DATASET EXCERPTS =>
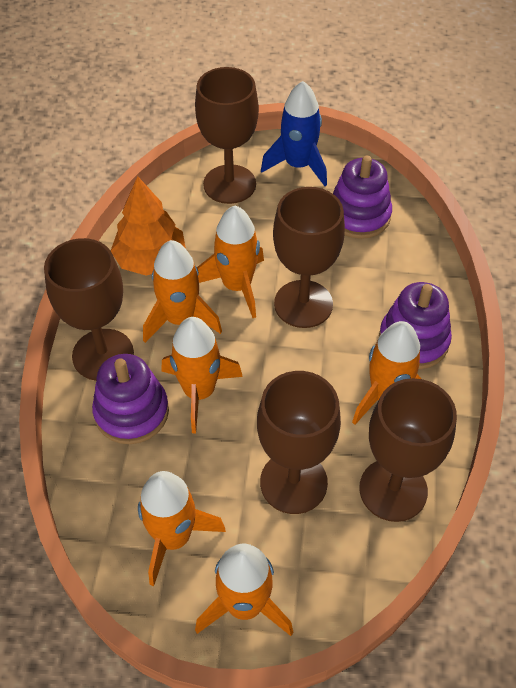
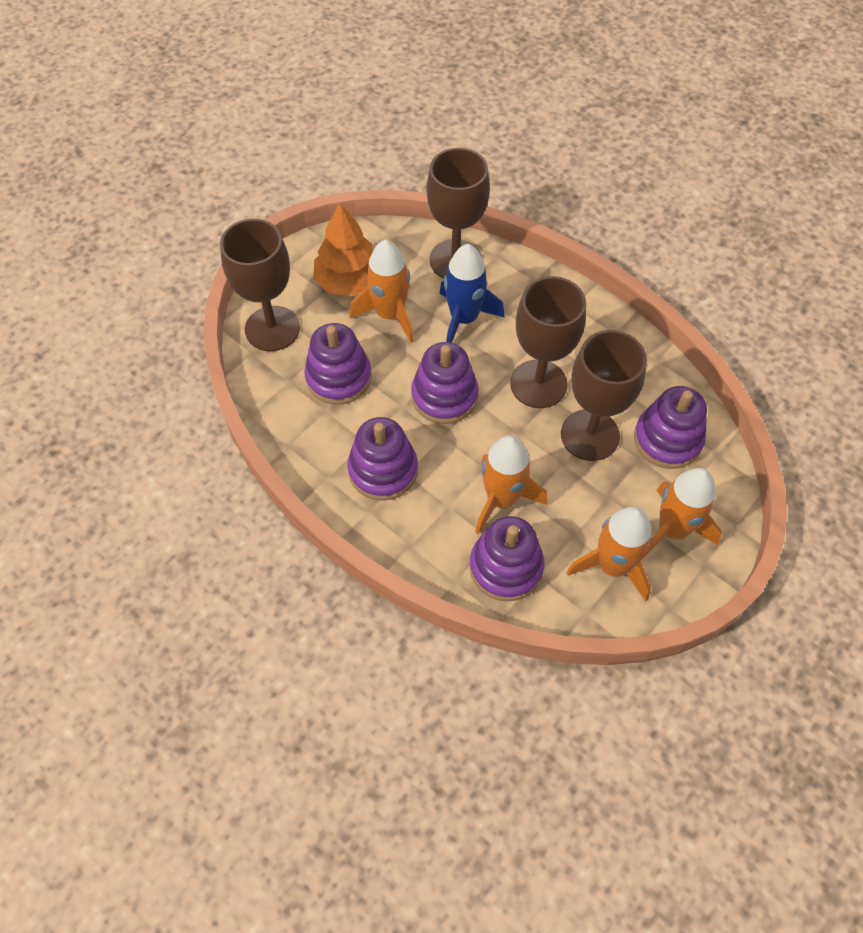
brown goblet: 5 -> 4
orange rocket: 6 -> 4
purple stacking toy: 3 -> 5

...

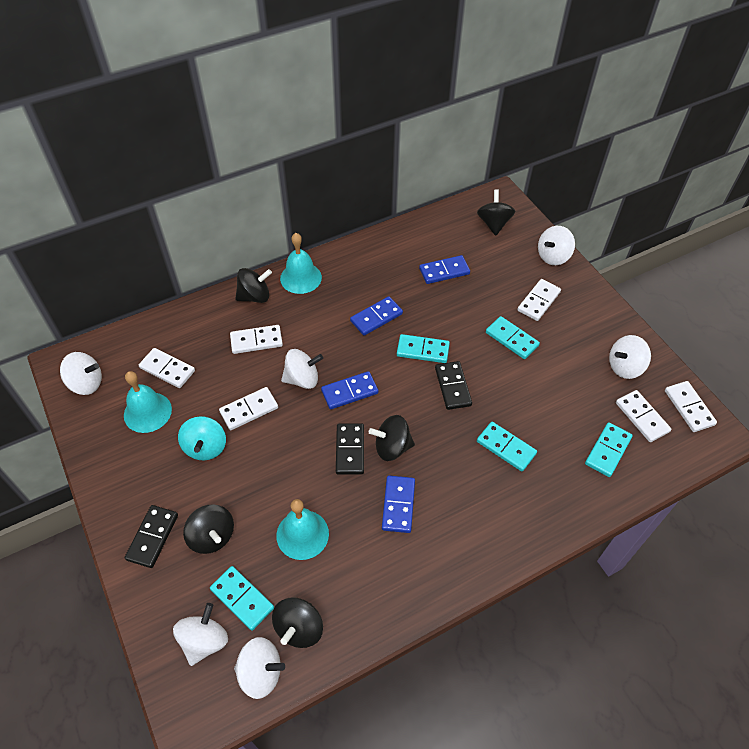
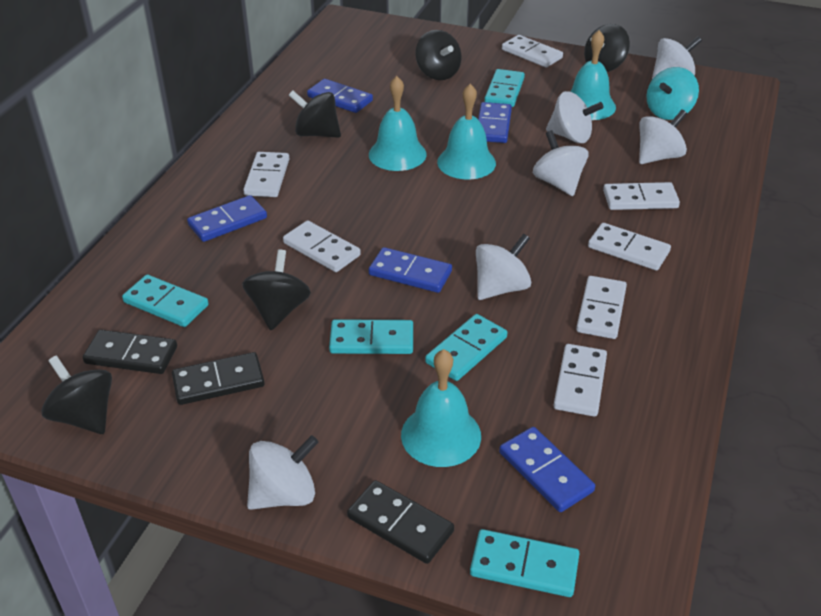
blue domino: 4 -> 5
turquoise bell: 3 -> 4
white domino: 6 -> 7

TASK DESCRIPTION =>
Look above for the line with "blue domino: 4 -> 5" and the line with "white domino: 6 -> 7", and reproduce exactly those two lines plus every line between, nothing more.

ANSWER SECTION =>
blue domino: 4 -> 5
turquoise bell: 3 -> 4
white domino: 6 -> 7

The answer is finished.